[Data]

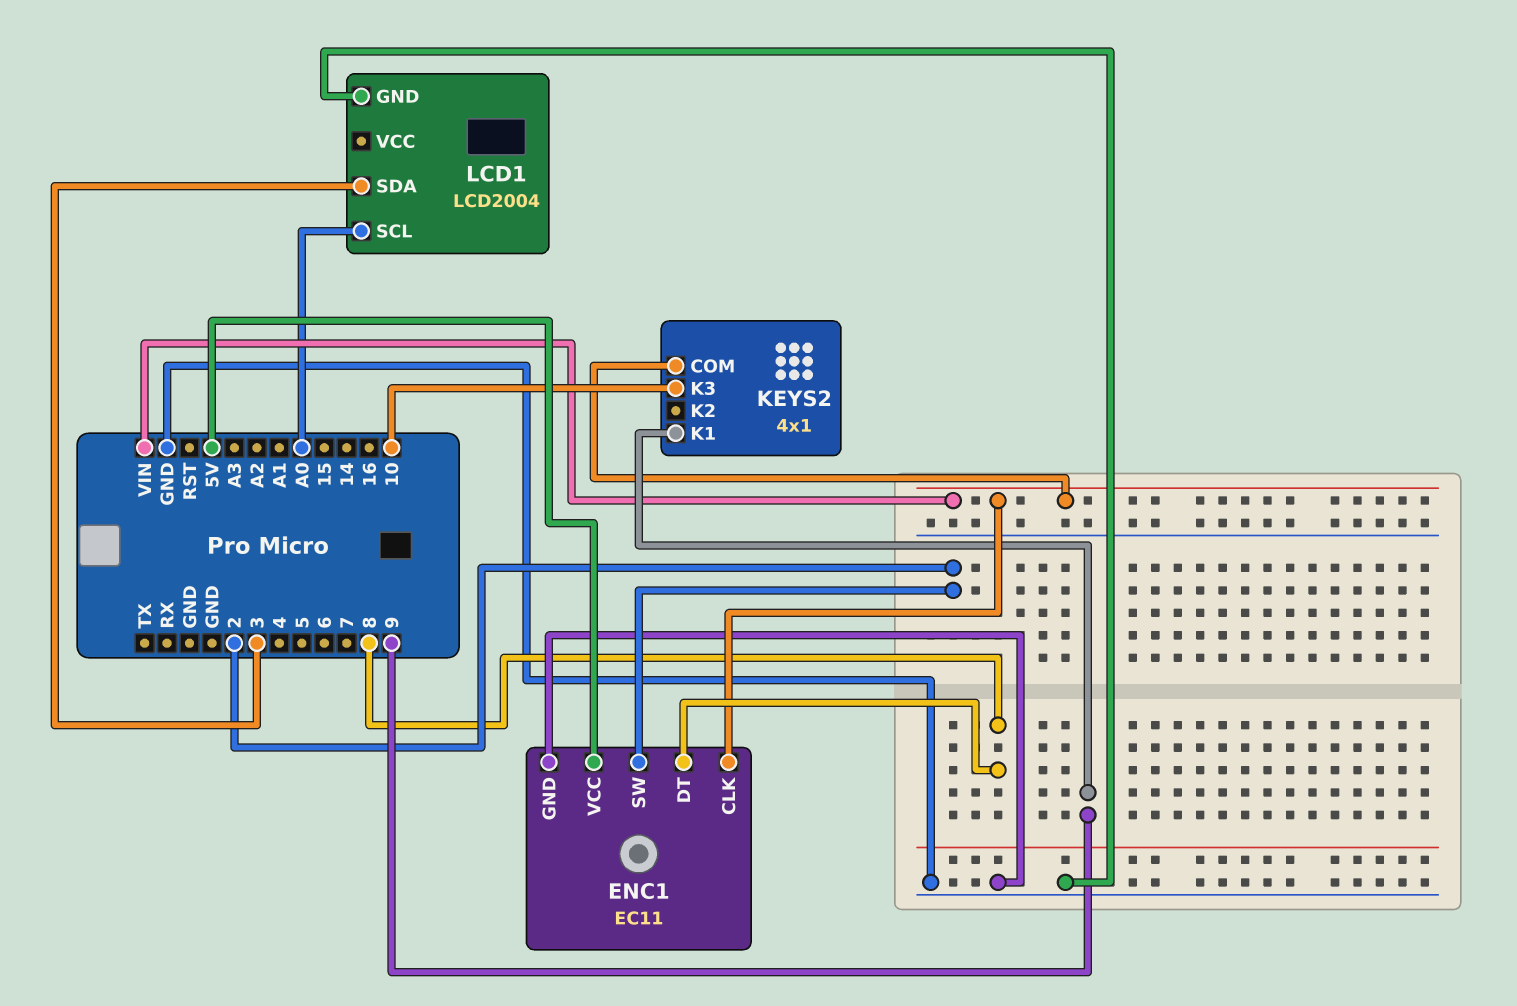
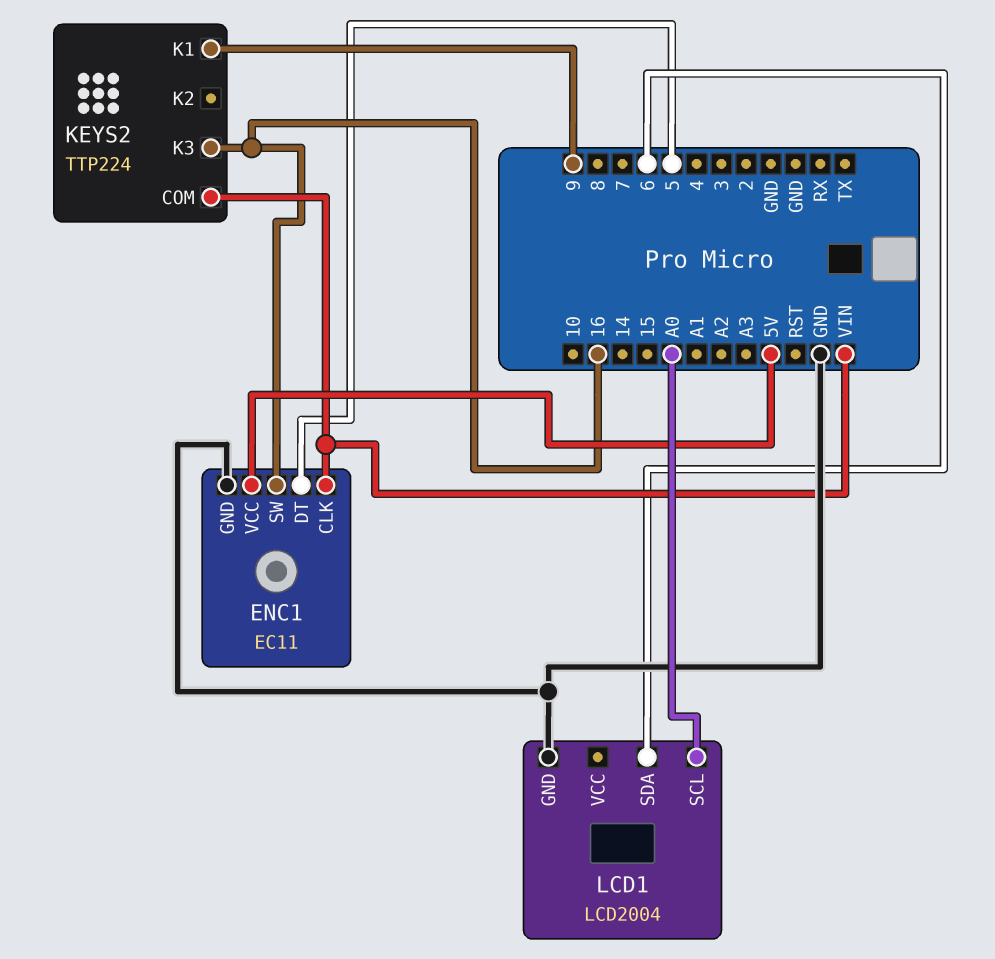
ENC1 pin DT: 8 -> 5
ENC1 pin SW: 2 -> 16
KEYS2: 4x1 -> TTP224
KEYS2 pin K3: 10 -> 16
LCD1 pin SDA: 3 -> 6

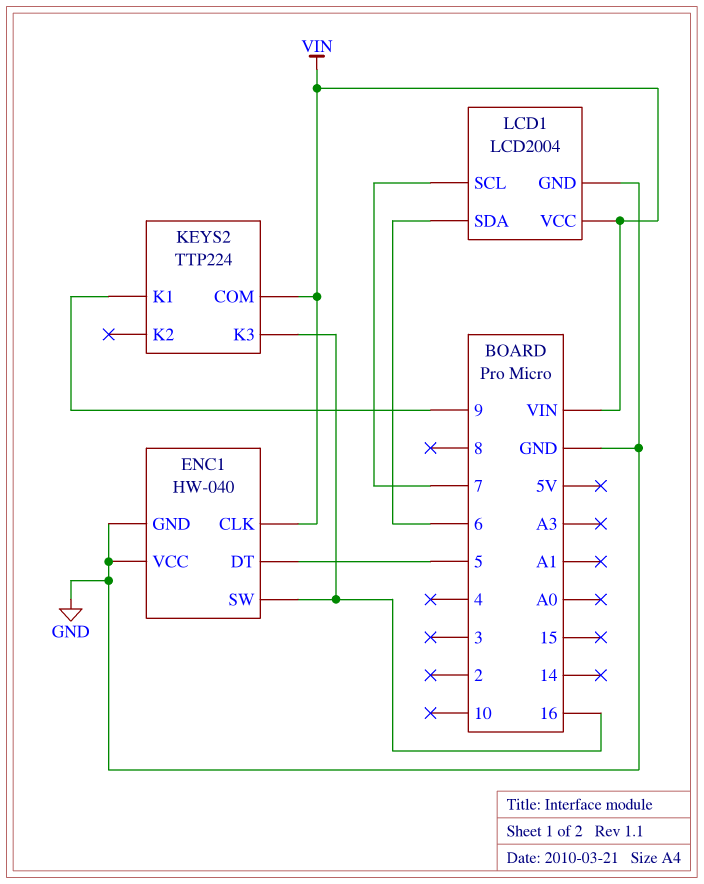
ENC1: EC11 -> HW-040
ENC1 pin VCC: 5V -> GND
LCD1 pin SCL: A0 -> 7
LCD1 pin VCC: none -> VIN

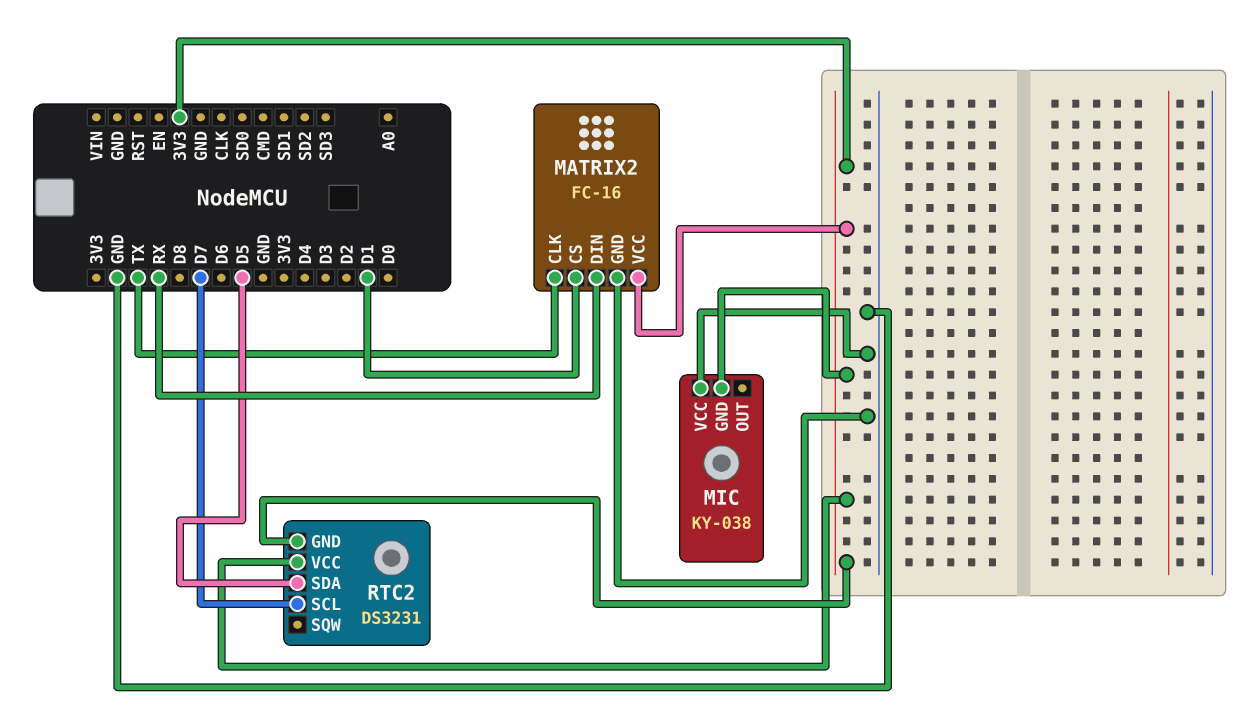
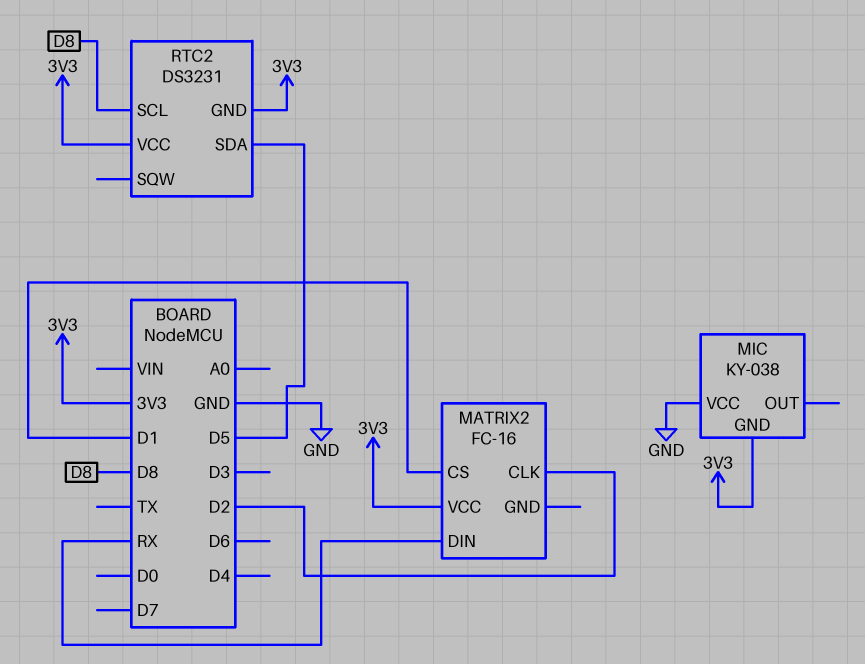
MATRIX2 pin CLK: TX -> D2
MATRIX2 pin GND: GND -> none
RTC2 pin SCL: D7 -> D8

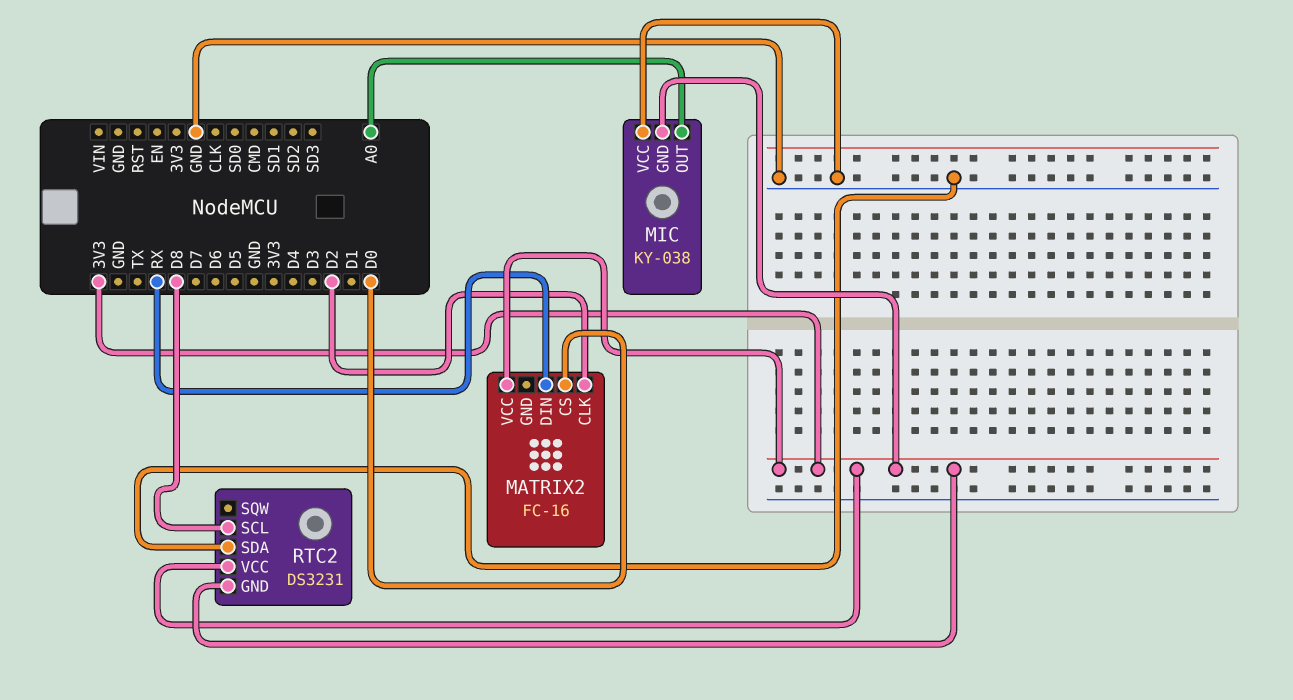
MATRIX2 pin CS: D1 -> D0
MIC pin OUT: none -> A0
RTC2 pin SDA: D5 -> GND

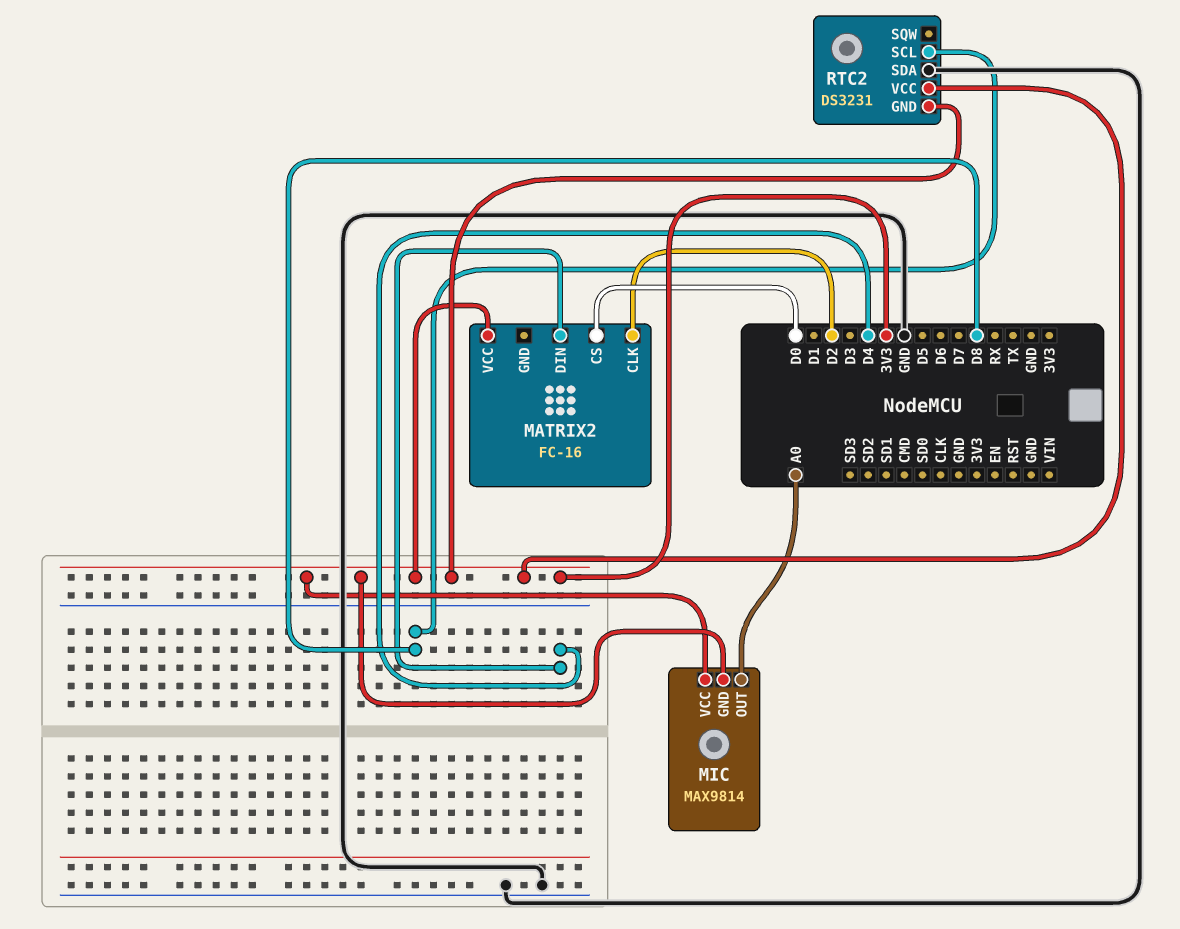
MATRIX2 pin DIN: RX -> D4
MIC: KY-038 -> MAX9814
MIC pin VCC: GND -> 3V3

[/Data]

__Task statement__
Only the lines from the one containing "MATRIX2 pin CLK: TX -> D2" through the end of the listing above should be reproduced, exactly as they stand. Leave the pictures out.

__Finished task__
MATRIX2 pin CLK: TX -> D2
MATRIX2 pin GND: GND -> none
RTC2 pin SCL: D7 -> D8

MATRIX2 pin CS: D1 -> D0
MIC pin OUT: none -> A0
RTC2 pin SDA: D5 -> GND

MATRIX2 pin DIN: RX -> D4
MIC: KY-038 -> MAX9814
MIC pin VCC: GND -> 3V3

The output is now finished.